▶ _What is needed_
Only the lines running from the line with "none -> blue brick B12:G12 level 1" to the end of the listing below should be copied, exactly, without pictures.

▶ _Supplied material_
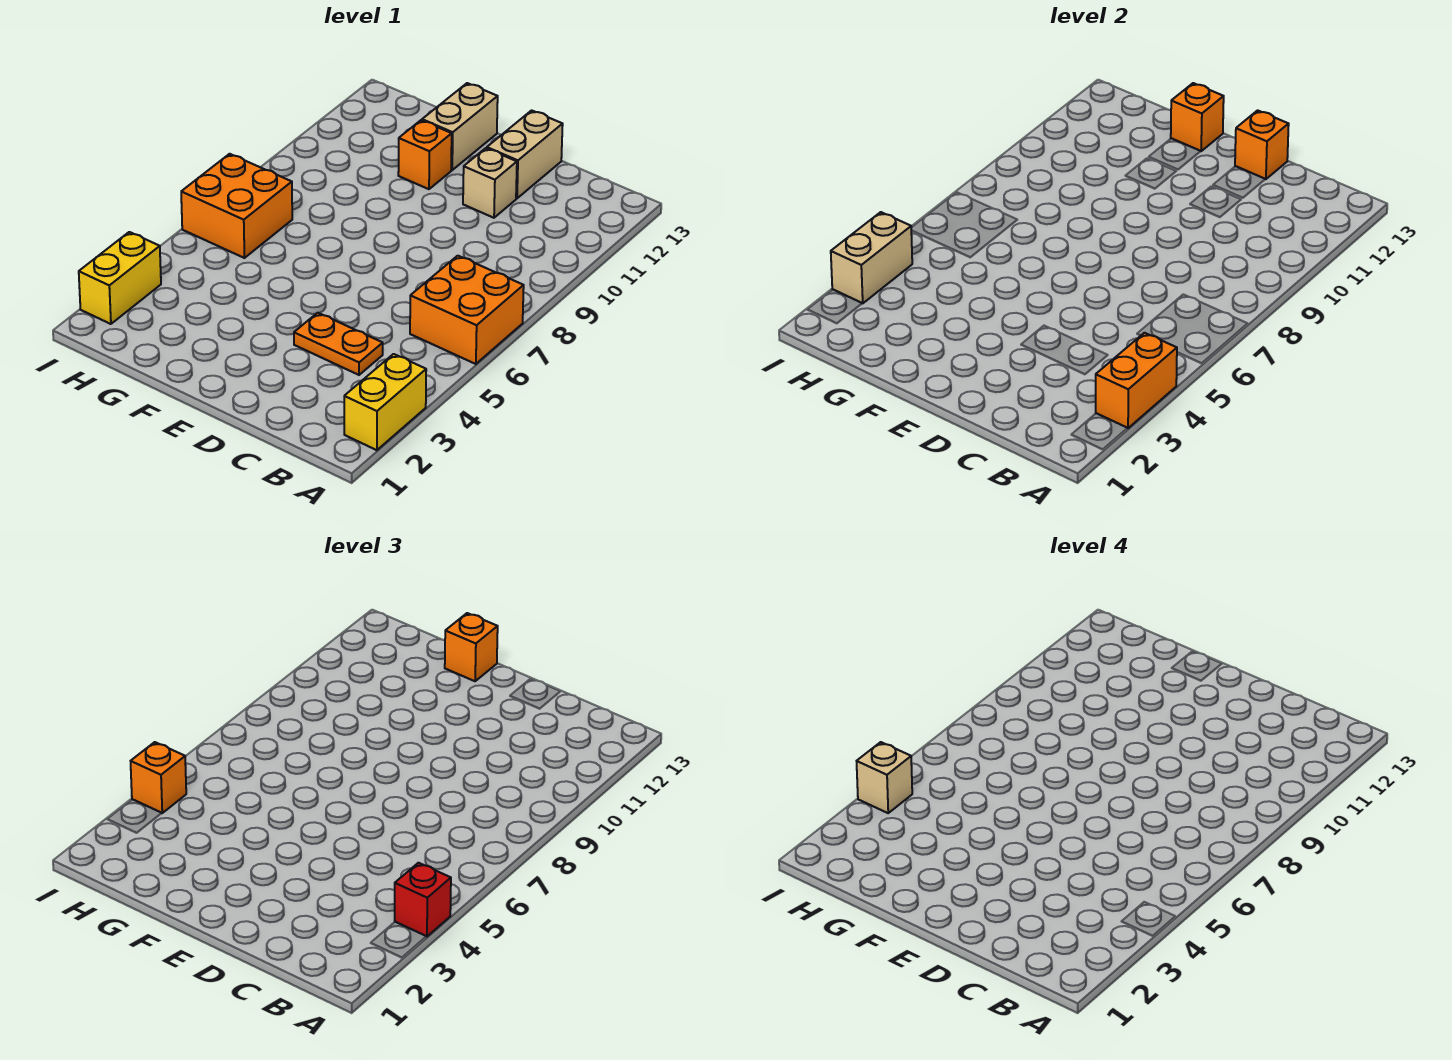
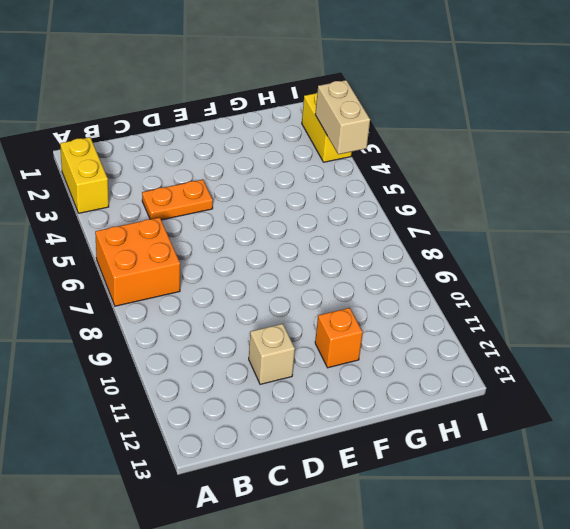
none -> tan brick D12:D13 level 1
none -> tan brick F12:F13 level 1
none -> orange brick H6:I7 level 1

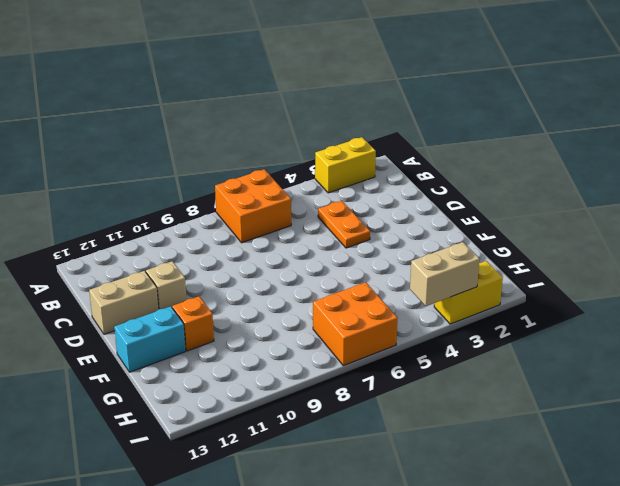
cyan brick F12:F13 level 1 -> tan brick F12:F13 level 1
none -> orange brick A3:A4 level 2
none -> orange brick D13 level 2
none -> orange brick F13 level 2

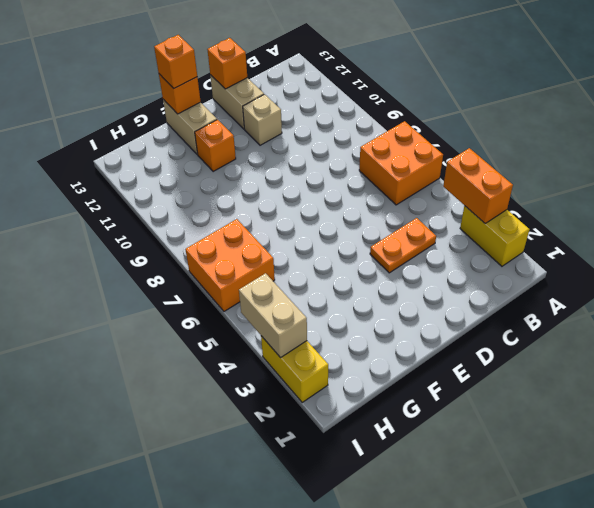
none -> red brick A4 level 3
none -> orange brick I4 level 3
none -> tan brick I4 level 4

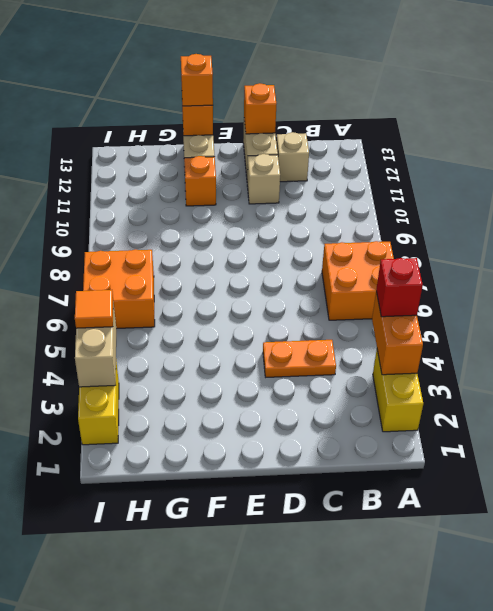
tan brick C12 level 1 -> tan brick I4 level 4
orange tile I4 level 3 -> orange brick I4 level 3

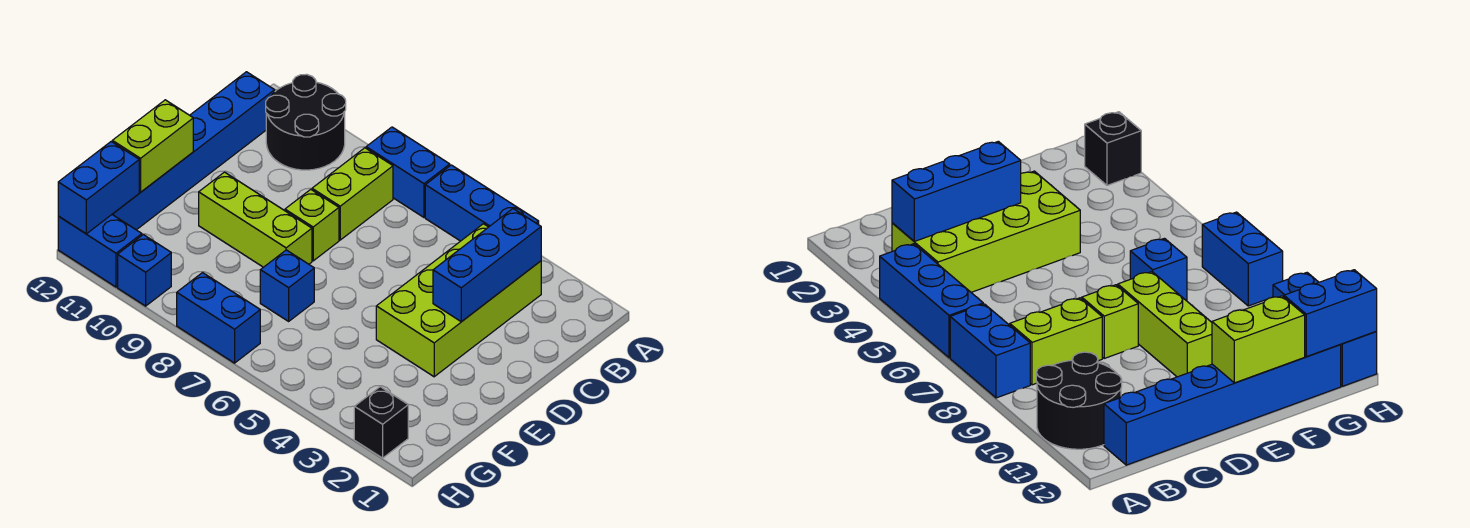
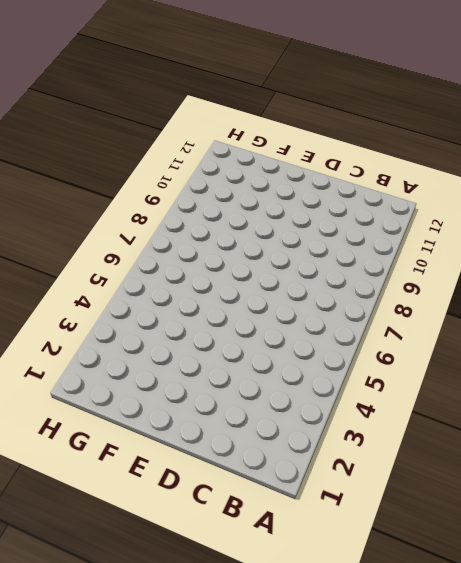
none -> blue brick A4:A6 level 1
none -> blue brick A7:A8 level 1
none -> black round brick A10:B11 level 1

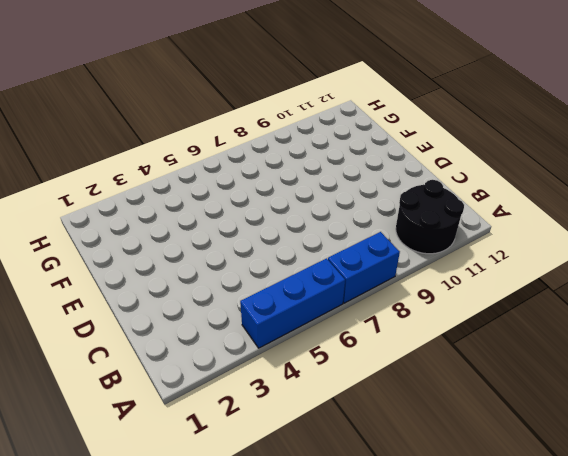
none -> lime brick B3:E4 level 1
none -> lime brick B8:C8 level 1
none -> blue brick B12:G12 level 1

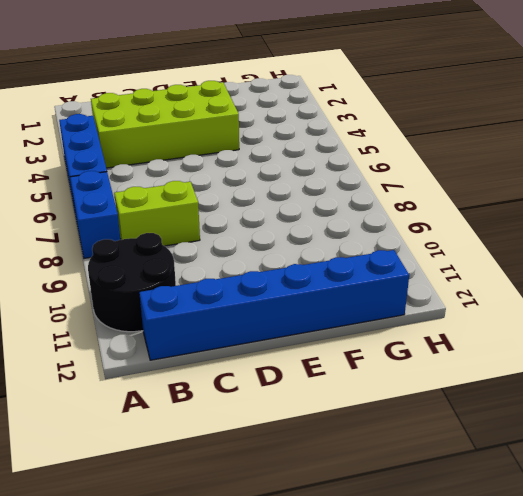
none -> lime brick D8 level 1
none -> lime brick E8:E10 level 1
none -> blue brick F7 level 1

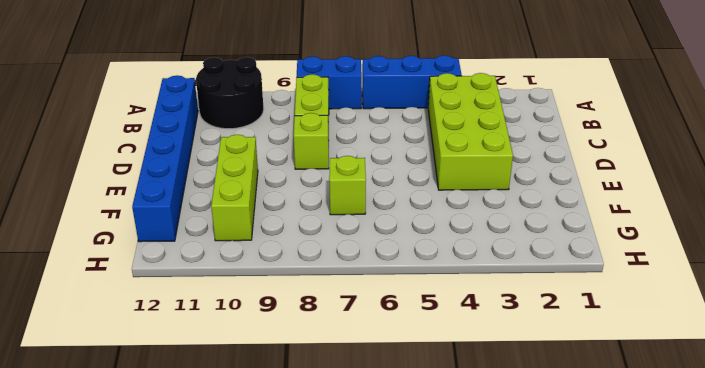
lime brick E10:G10 level 1 -> lime brick E8:E10 level 1
lime brick F7 level 1 -> blue brick F7 level 1
none -> black brick H2 level 1
none -> blue brick H7:H8 level 1
none -> blue brick H10 level 1

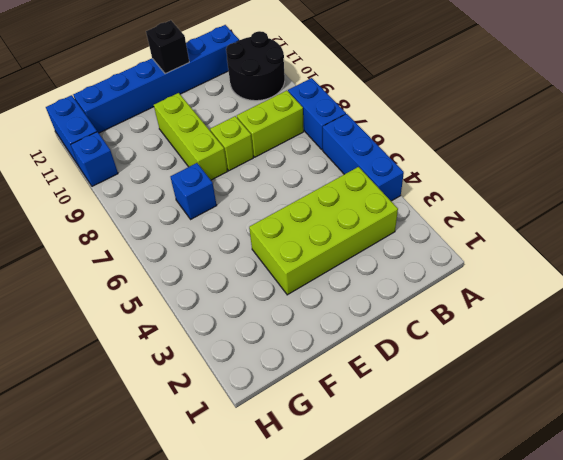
black brick D12 level 2 -> black brick H2 level 1
none -> blue brick H7:H8 level 1
none -> blue brick B3:D3 level 2
none -> lime brick E12:F12 level 2

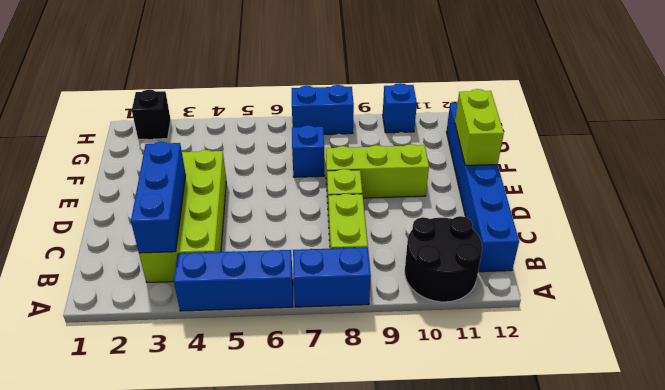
none -> blue brick H11:H12 level 1
none -> blue brick G12:H12 level 2

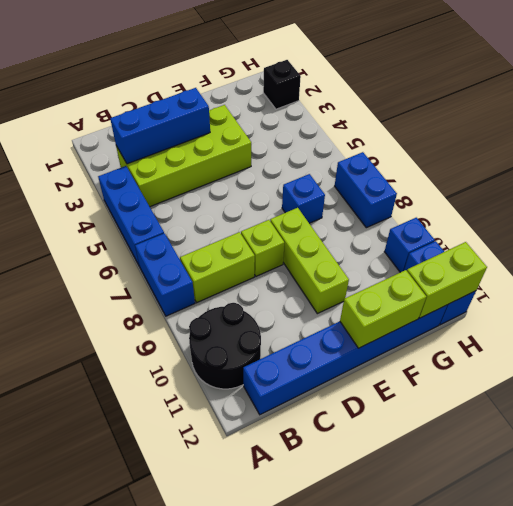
lime brick G12:H12 level 2 -> blue brick G12:H12 level 2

▶ _Result of the task_
none -> blue brick B12:G12 level 1

none -> lime brick D8 level 1
none -> lime brick E8:E10 level 1
none -> blue brick F7 level 1

lime brick E10:G10 level 1 -> lime brick E8:E10 level 1
lime brick F7 level 1 -> blue brick F7 level 1
none -> black brick H2 level 1
none -> blue brick H7:H8 level 1
none -> blue brick H10 level 1

black brick D12 level 2 -> black brick H2 level 1
none -> blue brick H7:H8 level 1
none -> blue brick B3:D3 level 2
none -> lime brick E12:F12 level 2

none -> blue brick H11:H12 level 1
none -> blue brick G12:H12 level 2

lime brick G12:H12 level 2 -> blue brick G12:H12 level 2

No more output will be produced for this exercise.